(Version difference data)
::::::

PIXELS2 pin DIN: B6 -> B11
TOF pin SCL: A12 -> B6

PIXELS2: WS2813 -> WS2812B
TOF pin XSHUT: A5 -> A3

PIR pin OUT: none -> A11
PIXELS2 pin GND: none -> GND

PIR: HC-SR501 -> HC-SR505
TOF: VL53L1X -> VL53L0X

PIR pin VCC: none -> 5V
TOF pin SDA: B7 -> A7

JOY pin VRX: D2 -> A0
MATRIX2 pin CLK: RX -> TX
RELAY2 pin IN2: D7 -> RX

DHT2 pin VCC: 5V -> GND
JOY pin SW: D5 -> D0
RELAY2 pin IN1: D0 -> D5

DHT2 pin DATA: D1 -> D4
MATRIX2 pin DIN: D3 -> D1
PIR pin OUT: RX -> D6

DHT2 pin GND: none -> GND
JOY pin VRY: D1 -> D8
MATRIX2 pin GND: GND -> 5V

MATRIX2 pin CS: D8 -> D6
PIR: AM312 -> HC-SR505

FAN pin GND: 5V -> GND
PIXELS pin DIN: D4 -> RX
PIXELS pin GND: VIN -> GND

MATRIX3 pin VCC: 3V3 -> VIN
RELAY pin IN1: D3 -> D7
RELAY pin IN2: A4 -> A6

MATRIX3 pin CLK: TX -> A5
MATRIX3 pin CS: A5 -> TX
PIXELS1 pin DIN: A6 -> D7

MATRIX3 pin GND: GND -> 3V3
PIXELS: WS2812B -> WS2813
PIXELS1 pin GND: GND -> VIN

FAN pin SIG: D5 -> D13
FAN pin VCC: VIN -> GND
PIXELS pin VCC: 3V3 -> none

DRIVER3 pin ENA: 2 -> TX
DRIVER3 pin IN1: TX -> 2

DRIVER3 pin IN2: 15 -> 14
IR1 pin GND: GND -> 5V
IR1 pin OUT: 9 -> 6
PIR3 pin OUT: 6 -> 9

::::::

» **How to complete this task**: Retype every line up to and including the one that contains "PIXELS pin DIN: D4 -> RX", beginning at the first line of the records, with no edits.

» **Output below**:
PIXELS2 pin DIN: B6 -> B11
TOF pin SCL: A12 -> B6

PIXELS2: WS2813 -> WS2812B
TOF pin XSHUT: A5 -> A3

PIR pin OUT: none -> A11
PIXELS2 pin GND: none -> GND

PIR: HC-SR501 -> HC-SR505
TOF: VL53L1X -> VL53L0X

PIR pin VCC: none -> 5V
TOF pin SDA: B7 -> A7

JOY pin VRX: D2 -> A0
MATRIX2 pin CLK: RX -> TX
RELAY2 pin IN2: D7 -> RX

DHT2 pin VCC: 5V -> GND
JOY pin SW: D5 -> D0
RELAY2 pin IN1: D0 -> D5

DHT2 pin DATA: D1 -> D4
MATRIX2 pin DIN: D3 -> D1
PIR pin OUT: RX -> D6

DHT2 pin GND: none -> GND
JOY pin VRY: D1 -> D8
MATRIX2 pin GND: GND -> 5V

MATRIX2 pin CS: D8 -> D6
PIR: AM312 -> HC-SR505

FAN pin GND: 5V -> GND
PIXELS pin DIN: D4 -> RX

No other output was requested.